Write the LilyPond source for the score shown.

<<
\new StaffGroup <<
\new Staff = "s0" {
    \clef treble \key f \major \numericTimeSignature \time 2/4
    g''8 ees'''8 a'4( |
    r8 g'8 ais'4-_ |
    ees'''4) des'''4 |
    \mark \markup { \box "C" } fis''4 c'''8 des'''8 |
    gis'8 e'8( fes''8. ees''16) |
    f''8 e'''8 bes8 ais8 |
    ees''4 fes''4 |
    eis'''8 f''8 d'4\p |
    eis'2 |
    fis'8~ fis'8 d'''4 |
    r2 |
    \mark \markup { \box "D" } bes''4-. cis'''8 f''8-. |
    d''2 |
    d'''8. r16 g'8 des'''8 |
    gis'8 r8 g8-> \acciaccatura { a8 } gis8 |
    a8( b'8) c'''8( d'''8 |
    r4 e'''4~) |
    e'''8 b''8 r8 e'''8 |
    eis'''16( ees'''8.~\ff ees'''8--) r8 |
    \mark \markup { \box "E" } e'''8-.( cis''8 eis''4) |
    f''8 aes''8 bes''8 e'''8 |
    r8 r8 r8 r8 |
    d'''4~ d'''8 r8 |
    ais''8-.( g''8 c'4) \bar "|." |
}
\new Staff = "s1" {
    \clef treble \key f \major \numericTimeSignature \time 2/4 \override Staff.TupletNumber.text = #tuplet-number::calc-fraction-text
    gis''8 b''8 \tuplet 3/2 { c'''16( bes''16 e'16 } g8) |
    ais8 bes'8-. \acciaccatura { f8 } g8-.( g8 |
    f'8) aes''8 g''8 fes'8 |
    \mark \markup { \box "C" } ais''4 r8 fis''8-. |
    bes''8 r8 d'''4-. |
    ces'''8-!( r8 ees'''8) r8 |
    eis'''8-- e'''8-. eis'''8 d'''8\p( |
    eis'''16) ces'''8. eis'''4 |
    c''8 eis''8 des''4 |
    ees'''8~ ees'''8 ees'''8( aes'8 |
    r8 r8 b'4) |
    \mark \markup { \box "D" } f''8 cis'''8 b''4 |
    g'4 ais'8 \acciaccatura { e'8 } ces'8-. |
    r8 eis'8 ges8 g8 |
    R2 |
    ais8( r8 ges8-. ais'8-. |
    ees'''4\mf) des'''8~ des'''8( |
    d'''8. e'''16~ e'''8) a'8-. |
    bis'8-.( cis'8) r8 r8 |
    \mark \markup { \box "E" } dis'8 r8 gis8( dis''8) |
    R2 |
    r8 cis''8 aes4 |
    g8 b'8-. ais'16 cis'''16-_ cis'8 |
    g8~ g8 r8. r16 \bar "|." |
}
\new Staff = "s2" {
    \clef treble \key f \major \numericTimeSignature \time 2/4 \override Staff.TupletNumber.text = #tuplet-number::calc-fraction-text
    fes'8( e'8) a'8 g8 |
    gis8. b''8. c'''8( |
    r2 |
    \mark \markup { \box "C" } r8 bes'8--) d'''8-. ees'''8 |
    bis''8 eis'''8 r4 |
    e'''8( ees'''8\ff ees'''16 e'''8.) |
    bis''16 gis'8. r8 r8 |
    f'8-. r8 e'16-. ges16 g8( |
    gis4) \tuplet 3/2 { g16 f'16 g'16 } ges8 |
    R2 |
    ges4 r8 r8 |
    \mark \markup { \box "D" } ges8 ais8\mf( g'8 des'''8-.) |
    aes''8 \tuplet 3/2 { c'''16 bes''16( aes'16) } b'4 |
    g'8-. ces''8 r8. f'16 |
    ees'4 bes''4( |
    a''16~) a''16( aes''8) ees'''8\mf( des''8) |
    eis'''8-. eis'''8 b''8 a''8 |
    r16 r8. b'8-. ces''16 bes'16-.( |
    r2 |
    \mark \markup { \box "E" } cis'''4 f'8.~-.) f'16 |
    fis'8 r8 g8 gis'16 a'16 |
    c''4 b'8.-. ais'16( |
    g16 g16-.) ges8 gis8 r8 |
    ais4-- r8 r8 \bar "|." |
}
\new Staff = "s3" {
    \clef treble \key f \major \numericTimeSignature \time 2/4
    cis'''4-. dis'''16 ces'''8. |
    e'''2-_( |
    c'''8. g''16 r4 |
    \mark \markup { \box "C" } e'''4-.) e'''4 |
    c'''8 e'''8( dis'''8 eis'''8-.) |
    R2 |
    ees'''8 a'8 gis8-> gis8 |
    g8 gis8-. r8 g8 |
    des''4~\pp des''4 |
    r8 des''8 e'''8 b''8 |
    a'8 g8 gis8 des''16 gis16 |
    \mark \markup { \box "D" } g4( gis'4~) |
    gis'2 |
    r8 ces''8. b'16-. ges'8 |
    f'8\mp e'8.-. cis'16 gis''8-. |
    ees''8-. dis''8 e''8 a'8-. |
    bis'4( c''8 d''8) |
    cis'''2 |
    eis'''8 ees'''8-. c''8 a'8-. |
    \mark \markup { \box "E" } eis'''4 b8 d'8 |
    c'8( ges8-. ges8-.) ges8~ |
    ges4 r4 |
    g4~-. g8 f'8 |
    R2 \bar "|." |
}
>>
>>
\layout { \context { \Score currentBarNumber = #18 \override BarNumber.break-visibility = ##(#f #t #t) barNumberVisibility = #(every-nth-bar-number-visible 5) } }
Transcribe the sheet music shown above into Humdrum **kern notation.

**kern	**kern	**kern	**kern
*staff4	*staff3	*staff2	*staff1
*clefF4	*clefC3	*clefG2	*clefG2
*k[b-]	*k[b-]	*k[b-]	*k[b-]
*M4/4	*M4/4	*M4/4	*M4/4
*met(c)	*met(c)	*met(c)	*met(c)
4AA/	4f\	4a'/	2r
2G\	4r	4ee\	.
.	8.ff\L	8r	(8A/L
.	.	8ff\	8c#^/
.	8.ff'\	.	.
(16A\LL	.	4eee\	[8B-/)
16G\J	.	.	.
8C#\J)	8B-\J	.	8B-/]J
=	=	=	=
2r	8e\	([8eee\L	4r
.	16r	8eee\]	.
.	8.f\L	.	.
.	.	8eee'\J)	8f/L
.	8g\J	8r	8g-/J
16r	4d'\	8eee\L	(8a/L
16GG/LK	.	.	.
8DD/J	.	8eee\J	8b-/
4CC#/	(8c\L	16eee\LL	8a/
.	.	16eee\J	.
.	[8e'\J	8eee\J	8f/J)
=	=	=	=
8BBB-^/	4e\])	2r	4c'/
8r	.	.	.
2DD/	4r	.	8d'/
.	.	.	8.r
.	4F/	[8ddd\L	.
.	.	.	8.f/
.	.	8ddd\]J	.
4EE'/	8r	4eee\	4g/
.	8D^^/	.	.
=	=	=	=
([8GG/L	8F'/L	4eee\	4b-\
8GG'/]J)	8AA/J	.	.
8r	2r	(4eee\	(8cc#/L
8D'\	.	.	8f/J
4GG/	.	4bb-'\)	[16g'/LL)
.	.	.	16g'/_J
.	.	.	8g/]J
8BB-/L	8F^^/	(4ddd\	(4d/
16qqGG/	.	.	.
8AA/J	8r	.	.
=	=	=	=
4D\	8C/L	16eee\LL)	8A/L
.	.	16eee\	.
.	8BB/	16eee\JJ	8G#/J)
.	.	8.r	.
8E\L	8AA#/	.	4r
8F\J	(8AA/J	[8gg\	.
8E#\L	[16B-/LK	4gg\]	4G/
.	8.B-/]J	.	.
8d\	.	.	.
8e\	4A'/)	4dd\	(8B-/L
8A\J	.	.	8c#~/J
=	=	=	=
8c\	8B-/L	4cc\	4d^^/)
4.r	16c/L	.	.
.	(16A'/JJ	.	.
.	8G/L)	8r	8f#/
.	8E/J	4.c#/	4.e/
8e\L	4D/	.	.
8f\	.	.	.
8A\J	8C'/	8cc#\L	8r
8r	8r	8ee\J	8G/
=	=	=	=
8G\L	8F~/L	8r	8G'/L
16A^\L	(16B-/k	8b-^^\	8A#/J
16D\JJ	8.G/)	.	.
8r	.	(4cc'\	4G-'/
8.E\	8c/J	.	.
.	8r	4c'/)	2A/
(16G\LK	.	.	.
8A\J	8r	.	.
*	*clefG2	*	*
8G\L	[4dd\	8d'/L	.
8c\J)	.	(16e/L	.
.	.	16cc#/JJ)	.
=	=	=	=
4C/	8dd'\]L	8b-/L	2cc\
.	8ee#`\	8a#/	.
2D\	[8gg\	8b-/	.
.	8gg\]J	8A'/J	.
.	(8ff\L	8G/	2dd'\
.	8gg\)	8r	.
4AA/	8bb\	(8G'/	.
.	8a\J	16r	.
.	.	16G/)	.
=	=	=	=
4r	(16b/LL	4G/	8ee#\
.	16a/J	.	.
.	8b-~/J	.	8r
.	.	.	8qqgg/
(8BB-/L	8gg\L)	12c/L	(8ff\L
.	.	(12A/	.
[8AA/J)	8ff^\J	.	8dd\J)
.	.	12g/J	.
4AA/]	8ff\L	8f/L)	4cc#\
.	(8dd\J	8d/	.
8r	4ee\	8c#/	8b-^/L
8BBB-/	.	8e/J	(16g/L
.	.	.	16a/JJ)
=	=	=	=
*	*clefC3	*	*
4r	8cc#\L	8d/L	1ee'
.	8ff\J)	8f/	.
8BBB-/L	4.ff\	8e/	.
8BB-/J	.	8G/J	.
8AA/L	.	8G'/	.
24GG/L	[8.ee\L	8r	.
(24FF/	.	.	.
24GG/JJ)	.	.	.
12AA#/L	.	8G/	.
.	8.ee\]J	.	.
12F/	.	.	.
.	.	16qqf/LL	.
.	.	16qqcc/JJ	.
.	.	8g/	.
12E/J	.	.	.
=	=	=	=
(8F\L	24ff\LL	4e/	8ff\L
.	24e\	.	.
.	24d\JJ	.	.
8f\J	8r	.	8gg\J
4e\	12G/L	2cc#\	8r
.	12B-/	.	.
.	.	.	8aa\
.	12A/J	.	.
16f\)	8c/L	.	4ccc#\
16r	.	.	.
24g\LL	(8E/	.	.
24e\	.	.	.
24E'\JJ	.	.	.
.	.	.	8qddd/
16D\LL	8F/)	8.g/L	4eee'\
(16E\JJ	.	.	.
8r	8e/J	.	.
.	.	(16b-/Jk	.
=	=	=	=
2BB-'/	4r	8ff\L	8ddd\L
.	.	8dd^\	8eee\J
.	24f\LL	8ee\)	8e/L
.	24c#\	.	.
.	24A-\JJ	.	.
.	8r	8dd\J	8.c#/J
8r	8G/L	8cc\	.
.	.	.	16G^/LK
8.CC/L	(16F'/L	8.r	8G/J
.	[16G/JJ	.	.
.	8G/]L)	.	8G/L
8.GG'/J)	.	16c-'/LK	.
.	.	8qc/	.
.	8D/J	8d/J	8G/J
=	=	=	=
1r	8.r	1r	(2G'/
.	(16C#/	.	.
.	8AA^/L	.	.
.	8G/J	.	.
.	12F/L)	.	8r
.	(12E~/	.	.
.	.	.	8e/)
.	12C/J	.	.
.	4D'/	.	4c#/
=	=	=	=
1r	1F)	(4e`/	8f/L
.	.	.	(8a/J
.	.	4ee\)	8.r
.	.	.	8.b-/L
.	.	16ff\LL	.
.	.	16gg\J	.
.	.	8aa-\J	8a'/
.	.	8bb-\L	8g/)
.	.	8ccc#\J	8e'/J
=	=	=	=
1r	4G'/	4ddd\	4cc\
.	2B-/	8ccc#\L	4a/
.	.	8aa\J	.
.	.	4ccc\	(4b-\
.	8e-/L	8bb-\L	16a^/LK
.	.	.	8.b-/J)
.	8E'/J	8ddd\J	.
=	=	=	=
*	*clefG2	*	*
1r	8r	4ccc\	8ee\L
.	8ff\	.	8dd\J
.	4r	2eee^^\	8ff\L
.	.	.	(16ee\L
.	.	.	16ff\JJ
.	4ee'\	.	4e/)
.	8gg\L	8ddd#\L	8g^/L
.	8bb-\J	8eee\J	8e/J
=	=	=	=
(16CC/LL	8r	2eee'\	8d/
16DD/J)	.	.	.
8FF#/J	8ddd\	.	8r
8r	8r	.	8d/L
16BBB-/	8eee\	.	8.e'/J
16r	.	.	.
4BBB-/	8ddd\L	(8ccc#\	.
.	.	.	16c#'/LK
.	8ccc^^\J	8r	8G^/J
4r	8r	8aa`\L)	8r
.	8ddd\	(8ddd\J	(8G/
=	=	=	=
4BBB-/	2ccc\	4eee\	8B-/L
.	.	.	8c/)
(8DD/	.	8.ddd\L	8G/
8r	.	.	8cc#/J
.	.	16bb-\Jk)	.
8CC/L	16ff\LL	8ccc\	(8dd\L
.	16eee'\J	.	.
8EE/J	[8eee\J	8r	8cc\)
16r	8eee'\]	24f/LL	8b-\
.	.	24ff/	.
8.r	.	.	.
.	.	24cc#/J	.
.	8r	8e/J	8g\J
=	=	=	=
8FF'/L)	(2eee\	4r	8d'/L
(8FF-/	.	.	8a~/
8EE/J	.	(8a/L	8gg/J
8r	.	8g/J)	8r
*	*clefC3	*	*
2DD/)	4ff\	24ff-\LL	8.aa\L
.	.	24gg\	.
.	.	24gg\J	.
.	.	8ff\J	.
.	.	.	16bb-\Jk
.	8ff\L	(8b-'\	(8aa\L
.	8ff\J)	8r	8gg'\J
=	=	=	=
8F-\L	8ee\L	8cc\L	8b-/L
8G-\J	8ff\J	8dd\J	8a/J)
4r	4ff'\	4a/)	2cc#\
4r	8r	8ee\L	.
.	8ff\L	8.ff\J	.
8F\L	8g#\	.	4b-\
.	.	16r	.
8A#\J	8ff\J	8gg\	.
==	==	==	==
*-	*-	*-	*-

==========

▸ EXERCISE PROMPT:
Pick out every line of the records above that contains the string "kern", matching case exactly.

▸ TASK SOLUTION:
Transcribe the sheet music shown above into Humdrum **kern notation.
**kern	**kern	**kern	**kern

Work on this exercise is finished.